• **Exercise aim**: Rewrite only the lines from the one containing "indexed [594, 356]" through the last line, putting "violinist" in place of "soloist" and keeping everything else the same.

--------------------------------------------------

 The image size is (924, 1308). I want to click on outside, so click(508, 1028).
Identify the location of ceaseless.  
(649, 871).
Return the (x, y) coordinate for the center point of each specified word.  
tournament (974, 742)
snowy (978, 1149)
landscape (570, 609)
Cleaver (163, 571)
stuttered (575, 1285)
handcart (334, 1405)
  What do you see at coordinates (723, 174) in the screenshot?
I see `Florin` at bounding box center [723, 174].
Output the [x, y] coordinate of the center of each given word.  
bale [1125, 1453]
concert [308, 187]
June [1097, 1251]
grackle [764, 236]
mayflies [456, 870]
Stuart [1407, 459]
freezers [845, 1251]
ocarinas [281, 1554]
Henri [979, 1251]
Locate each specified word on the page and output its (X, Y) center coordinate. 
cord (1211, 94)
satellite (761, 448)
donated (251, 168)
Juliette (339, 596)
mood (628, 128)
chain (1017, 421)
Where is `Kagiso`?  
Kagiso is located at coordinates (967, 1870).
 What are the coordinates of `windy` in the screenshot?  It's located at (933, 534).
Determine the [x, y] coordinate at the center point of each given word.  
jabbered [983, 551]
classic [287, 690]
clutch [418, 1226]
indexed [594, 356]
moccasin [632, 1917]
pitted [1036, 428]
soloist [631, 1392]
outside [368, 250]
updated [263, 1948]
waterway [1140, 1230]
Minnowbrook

--------------------------------------------------

• **Solution to the exercise**:
indexed [594, 356]
moccasin [632, 1917]
pitted [1036, 428]
violinist [631, 1392]
outside [368, 250]
updated [263, 1948]
waterway [1140, 1230]
Minnowbrook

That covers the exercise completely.